# Objective
Both the line containing "Show me where vessel or bloodis." and the line containing "Image attached. H&E-stained" belong in the answer, along with every line between them; print exactly those.
#### Provided information
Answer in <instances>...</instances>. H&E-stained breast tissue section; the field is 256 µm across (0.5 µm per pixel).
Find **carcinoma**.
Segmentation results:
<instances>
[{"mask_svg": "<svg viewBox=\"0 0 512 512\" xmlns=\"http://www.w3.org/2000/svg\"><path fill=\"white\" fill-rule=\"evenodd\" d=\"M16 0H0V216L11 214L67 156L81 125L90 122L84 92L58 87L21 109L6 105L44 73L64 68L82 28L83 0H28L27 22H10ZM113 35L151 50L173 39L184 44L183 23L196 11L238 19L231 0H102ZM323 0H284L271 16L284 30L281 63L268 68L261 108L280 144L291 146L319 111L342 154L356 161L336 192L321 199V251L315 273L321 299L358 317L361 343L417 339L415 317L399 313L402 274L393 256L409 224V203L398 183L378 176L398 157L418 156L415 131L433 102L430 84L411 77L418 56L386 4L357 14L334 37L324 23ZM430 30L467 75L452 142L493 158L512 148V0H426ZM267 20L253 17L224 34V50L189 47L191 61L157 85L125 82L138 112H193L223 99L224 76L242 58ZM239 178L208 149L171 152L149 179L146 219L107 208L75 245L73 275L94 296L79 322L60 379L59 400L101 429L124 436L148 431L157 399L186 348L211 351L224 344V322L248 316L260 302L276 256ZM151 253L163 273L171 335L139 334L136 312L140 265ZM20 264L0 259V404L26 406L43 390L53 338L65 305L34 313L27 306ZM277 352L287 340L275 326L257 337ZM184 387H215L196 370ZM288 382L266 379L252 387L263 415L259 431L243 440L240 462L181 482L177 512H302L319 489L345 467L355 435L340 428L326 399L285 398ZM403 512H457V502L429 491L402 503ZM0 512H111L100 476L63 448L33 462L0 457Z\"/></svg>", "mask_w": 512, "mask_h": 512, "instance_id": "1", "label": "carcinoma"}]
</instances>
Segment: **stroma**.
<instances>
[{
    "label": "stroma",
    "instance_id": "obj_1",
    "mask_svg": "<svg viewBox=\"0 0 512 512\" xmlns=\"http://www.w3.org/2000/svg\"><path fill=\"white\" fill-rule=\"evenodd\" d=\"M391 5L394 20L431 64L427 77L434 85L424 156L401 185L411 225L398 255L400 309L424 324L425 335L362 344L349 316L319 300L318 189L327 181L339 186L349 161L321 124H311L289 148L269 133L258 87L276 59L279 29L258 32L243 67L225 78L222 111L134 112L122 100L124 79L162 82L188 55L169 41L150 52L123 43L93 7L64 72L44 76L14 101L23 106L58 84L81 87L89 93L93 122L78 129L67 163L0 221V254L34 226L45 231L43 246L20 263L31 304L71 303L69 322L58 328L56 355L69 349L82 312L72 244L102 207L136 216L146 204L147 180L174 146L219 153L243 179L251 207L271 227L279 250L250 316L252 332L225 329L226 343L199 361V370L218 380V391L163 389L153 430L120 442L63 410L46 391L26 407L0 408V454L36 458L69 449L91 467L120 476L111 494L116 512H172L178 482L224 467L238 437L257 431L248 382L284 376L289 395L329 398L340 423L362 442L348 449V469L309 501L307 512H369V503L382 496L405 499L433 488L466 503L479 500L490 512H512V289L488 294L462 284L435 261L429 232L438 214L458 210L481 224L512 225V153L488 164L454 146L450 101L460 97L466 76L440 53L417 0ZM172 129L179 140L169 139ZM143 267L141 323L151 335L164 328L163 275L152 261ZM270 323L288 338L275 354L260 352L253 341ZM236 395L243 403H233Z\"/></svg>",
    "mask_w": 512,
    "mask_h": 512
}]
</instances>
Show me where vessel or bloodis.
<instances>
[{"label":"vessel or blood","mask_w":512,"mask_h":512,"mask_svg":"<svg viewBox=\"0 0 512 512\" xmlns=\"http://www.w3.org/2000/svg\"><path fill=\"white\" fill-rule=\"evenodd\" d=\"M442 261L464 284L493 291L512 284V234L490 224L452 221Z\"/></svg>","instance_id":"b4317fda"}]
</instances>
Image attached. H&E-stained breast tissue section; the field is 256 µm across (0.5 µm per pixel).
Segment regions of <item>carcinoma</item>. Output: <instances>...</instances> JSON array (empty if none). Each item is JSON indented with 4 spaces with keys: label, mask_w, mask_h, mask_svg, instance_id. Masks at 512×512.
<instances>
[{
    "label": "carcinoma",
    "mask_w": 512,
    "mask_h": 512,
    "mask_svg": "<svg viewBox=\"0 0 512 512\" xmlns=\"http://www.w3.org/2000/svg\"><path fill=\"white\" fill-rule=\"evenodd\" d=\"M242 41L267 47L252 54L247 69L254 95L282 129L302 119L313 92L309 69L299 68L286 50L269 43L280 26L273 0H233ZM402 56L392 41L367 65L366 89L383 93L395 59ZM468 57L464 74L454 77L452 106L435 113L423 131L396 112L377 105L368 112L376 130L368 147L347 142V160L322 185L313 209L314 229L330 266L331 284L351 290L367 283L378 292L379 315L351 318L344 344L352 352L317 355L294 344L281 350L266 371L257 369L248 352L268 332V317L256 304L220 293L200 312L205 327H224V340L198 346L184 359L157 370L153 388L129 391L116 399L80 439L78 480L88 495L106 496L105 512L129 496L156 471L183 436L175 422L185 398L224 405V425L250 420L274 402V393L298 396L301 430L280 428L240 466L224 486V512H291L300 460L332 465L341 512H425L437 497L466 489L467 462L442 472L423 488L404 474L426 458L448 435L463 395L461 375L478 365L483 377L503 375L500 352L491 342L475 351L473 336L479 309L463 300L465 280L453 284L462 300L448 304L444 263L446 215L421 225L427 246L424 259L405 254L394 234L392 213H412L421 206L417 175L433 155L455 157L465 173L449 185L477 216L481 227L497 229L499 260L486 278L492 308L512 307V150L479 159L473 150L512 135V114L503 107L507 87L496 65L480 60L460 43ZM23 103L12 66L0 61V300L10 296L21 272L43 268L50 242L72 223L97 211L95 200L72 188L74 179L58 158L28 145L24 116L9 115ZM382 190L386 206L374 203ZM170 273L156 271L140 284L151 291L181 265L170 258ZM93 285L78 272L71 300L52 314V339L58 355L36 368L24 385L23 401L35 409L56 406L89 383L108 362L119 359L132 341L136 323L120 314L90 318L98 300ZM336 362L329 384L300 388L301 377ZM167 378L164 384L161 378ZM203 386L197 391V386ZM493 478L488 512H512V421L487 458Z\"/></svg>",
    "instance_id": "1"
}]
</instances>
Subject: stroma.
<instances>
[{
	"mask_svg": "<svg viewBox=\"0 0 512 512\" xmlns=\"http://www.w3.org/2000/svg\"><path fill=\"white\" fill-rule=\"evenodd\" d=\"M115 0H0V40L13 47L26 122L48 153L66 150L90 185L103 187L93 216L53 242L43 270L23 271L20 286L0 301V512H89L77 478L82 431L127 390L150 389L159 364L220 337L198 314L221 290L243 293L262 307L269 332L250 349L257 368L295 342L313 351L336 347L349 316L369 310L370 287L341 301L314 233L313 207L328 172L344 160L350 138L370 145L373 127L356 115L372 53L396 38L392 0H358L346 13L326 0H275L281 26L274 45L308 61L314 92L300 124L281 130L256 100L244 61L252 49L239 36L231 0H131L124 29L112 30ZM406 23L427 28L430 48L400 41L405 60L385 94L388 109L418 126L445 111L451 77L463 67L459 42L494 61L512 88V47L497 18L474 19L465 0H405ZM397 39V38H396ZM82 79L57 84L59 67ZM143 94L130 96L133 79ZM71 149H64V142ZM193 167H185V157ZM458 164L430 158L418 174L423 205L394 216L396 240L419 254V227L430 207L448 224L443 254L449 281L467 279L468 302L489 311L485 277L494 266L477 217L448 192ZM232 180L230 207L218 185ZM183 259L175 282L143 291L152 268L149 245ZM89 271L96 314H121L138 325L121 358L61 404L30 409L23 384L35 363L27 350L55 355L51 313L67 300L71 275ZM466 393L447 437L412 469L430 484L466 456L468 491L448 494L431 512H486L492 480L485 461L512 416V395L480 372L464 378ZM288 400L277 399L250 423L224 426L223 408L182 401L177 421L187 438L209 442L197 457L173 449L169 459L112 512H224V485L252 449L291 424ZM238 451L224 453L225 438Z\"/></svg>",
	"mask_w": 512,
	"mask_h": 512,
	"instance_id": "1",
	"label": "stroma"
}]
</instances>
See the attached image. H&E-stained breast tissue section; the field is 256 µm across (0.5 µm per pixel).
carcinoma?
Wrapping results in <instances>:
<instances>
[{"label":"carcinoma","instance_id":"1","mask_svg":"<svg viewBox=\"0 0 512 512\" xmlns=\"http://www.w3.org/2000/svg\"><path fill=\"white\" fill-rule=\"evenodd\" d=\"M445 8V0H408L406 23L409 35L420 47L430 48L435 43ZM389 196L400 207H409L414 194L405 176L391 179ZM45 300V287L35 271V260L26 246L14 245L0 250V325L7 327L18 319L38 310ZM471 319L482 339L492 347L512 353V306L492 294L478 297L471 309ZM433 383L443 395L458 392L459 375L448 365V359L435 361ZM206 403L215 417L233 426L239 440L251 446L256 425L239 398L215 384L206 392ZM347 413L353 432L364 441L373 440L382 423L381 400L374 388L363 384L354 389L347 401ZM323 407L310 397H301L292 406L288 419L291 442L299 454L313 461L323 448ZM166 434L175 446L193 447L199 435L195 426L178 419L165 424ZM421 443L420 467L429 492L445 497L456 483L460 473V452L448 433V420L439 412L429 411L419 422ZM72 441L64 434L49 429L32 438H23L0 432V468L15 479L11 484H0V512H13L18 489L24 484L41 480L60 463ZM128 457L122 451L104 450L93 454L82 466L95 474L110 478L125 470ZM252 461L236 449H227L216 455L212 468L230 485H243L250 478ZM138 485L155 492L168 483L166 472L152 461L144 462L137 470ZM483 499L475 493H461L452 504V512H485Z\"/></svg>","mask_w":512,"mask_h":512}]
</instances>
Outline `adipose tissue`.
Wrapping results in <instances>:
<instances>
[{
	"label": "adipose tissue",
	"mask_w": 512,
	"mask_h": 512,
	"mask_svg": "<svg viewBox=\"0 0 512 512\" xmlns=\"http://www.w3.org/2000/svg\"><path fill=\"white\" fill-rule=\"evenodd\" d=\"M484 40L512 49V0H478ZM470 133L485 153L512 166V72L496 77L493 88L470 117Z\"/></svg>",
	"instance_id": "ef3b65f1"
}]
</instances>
########
# Reply
Show me where vessel or bloodis.
<instances>
[{"label":"vessel or blood","mask_w":512,"mask_h":512,"mask_svg":"<svg viewBox=\"0 0 512 512\" xmlns=\"http://www.w3.org/2000/svg\"><path fill=\"white\" fill-rule=\"evenodd\" d=\"M442 261L464 284L493 291L512 284V234L490 224L452 221Z\"/></svg>","instance_id":"b4317fda"}]
</instances>
Image attached. H&E-stained breast tissue section; the field is 256 µm across (0.5 µm per pixel).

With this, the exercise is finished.